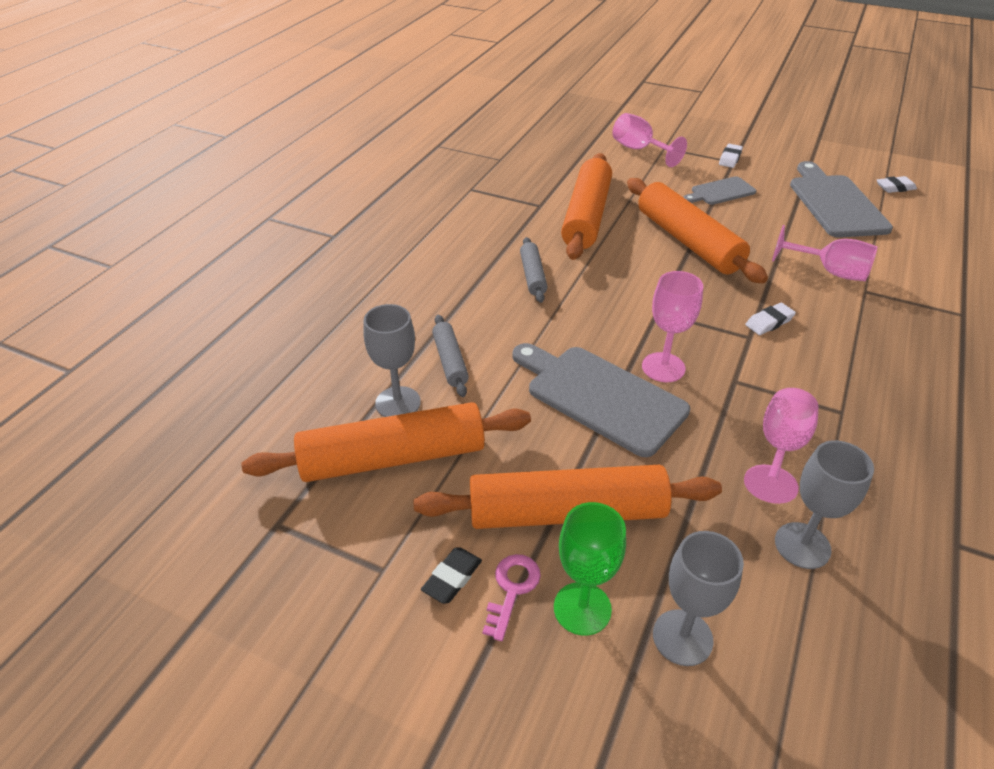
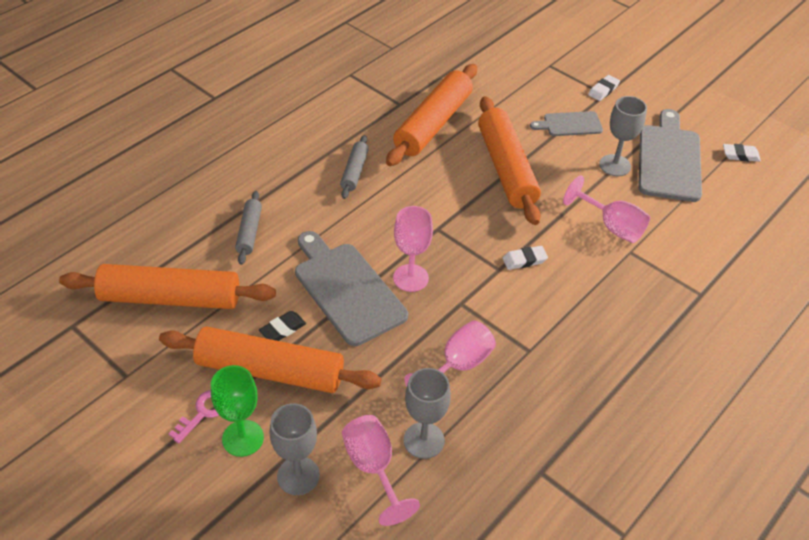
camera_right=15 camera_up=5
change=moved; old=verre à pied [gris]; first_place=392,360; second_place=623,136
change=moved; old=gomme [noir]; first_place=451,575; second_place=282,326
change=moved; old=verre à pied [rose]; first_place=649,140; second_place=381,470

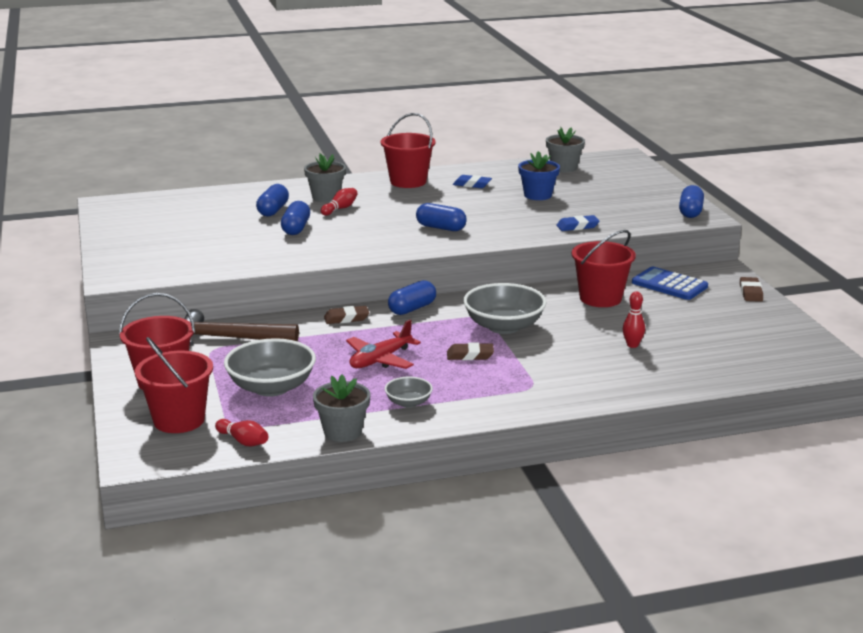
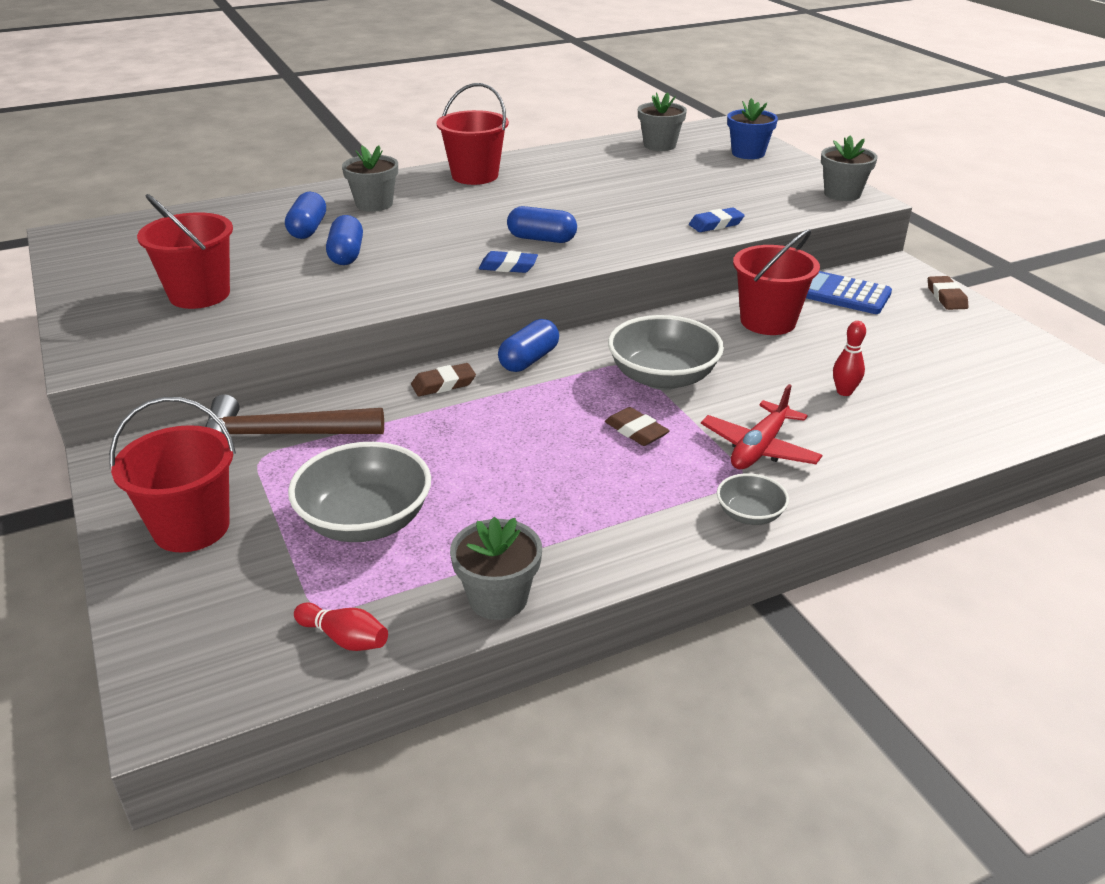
camera_right=-10 camera_up=10
change=removed; old=quille [rouge]; first_place=339,202
change=moved; old=seau [rouge]; first_place=174,385; second_place=185,251
change=moved; old=avion [rouge]; first_place=383,344; second_place=761,426
change=moved; old=bol [gris]; first_place=409,392; second_place=753,499
change=moved; old=gomme [bleu]; first_place=472,181; second_place=508,262
change=moved; old=pot de fleurs [bleu]; first_place=539,175; second_place=752,128
change=replaced; old=gélule [bleu]; new=pot de fleurs [gris]; first_place=691,201; second_place=849,168
change=turned; old=gomme [marron]; first_place=470,351; second_place=637,426; degrees=60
* * * * * * *
▶ [EXERCISE GOAL]: Make a word-for-word repeat of the material, skipping all pictures.

▶ [SOLVED EXERCISE]:
camera_right=15 camera_up=5
change=moved; old=verre à pied [gris]; first_place=392,360; second_place=623,136
change=moved; old=gomme [noir]; first_place=451,575; second_place=282,326
change=moved; old=verre à pied [rose]; first_place=649,140; second_place=381,470

camera_right=-10 camera_up=10
change=removed; old=quille [rouge]; first_place=339,202
change=moved; old=seau [rouge]; first_place=174,385; second_place=185,251
change=moved; old=avion [rouge]; first_place=383,344; second_place=761,426
change=moved; old=bol [gris]; first_place=409,392; second_place=753,499
change=moved; old=gomme [bleu]; first_place=472,181; second_place=508,262
change=moved; old=pot de fleurs [bleu]; first_place=539,175; second_place=752,128
change=replaced; old=gélule [bleu]; new=pot de fleurs [gris]; first_place=691,201; second_place=849,168
change=turned; old=gomme [marron]; first_place=470,351; second_place=637,426; degrees=60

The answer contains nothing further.